▶ [Task description]
Which lines mention "rotated"? Show each one from the listing.

▶ [Dataset excerpts]
*** Block opens ***
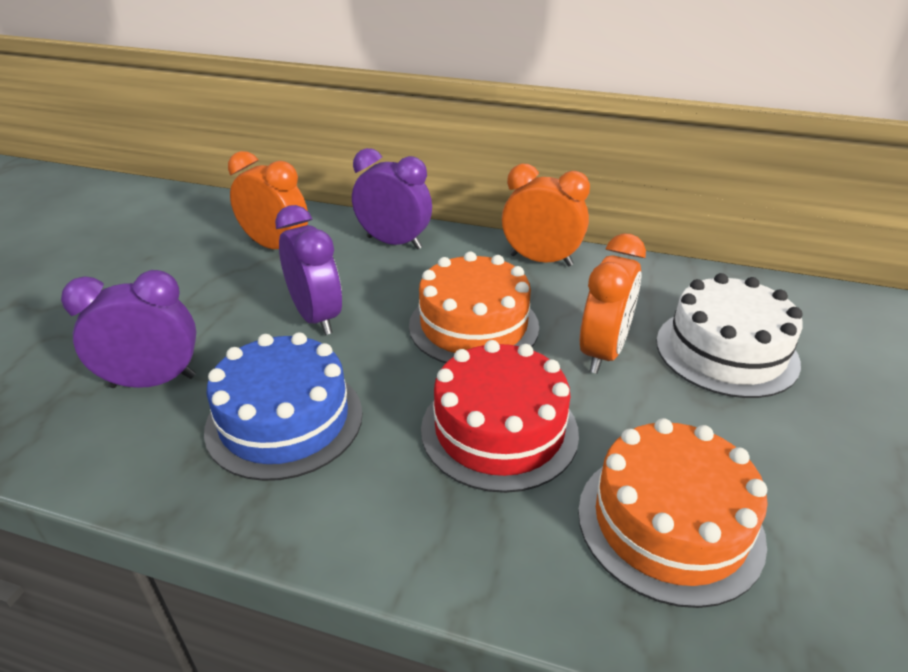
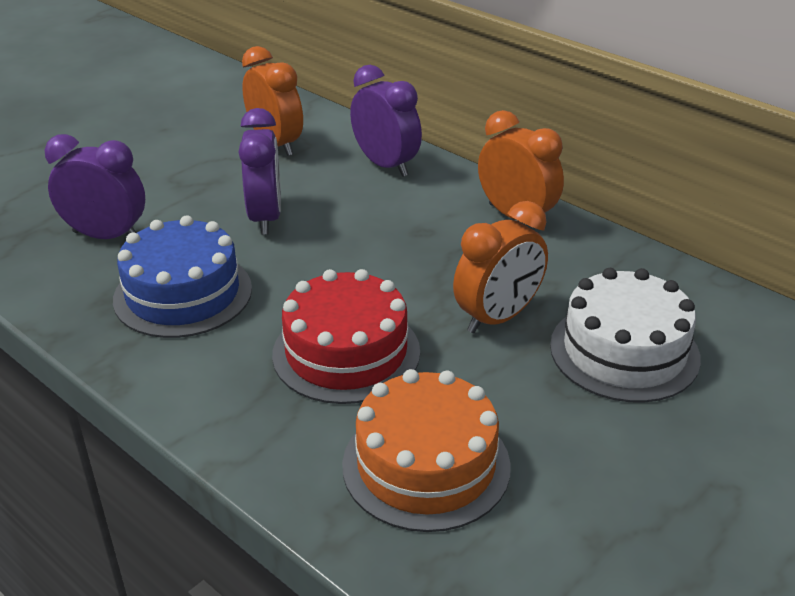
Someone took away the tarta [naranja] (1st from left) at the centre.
*** Block closes ***
*** Block opens ***
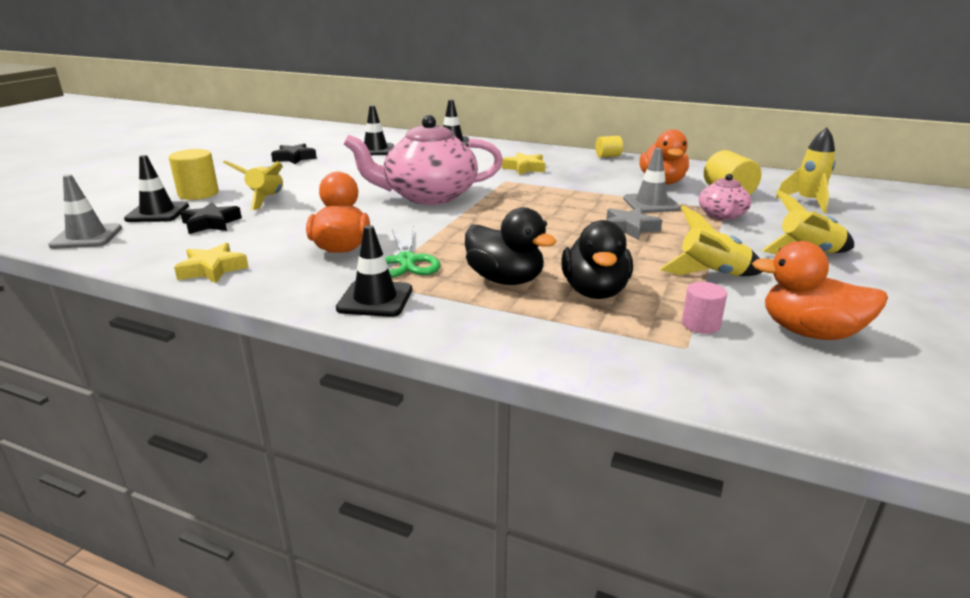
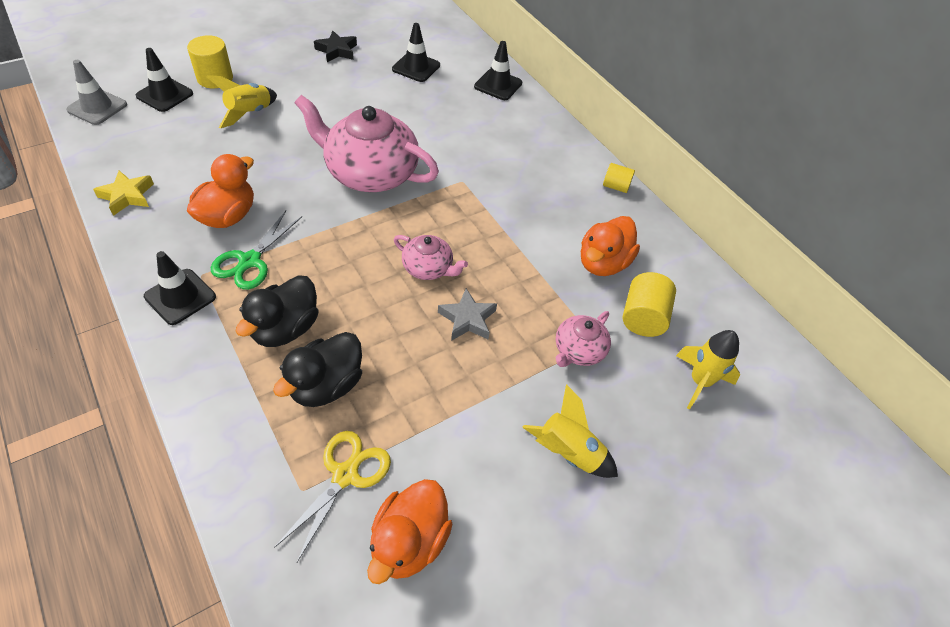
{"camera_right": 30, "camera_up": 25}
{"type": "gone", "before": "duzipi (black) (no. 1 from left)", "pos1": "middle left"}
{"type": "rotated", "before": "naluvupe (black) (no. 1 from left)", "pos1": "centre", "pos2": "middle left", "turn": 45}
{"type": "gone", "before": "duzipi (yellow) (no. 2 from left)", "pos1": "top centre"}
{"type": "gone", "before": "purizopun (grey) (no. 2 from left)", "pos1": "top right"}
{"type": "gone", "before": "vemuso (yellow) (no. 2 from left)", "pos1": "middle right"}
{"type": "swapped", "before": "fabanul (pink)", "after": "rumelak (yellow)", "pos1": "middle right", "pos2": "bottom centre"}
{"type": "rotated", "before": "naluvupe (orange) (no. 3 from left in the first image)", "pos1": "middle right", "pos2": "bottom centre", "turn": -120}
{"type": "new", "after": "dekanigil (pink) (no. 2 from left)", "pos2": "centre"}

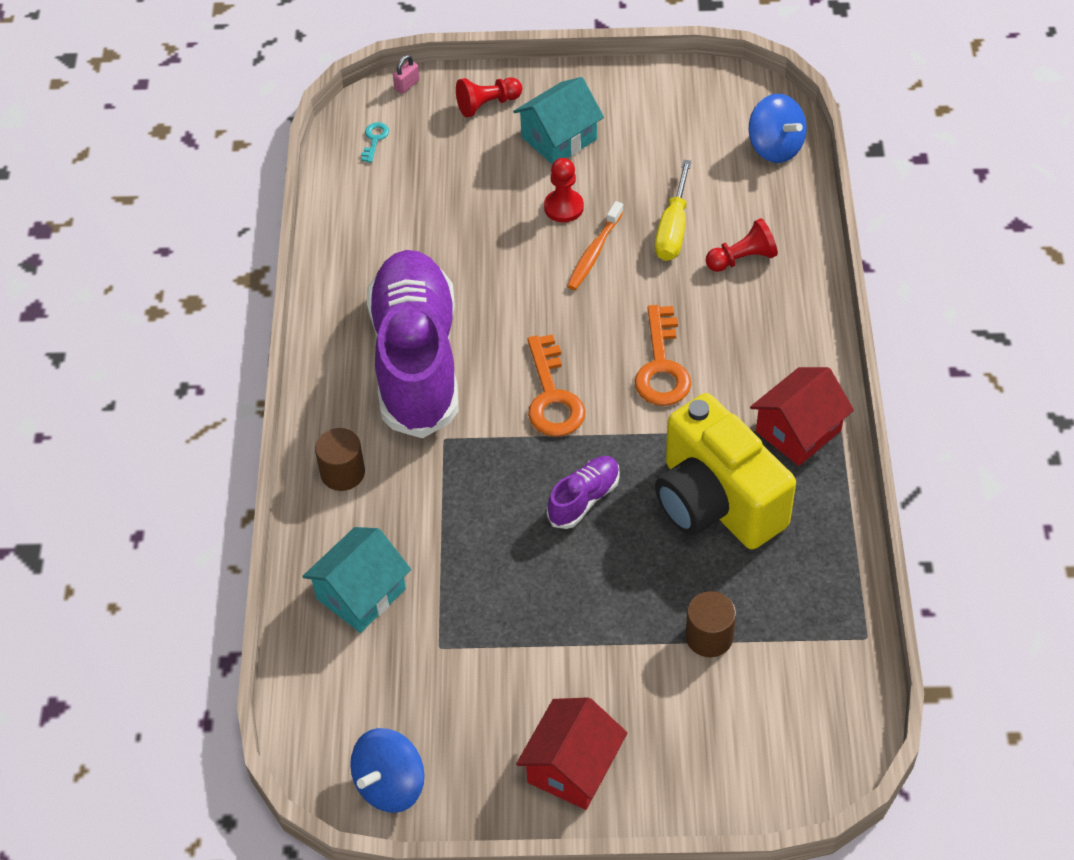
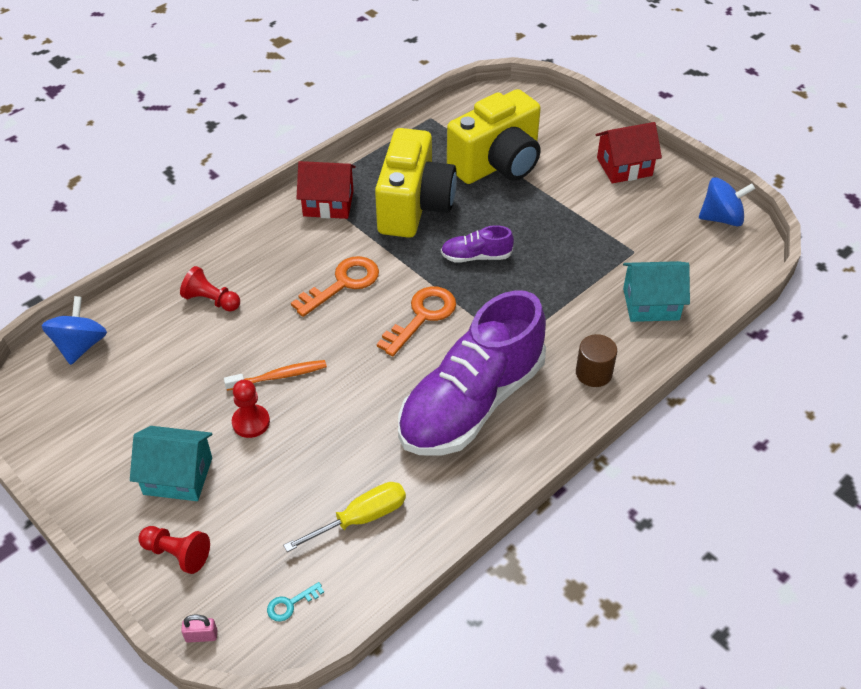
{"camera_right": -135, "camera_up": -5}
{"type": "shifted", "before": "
*** Block closes ***
▶ [Solution for this exercise]
{"type": "rotated", "before": "naluvupe (black) (no. 1 from left)", "pos1": "centre", "pos2": "middle left", "turn": 45}
{"type": "rotated", "before": "naluvupe (orange) (no. 3 from left in the first image)", "pos1": "middle right", "pos2": "bottom centre", "turn": -120}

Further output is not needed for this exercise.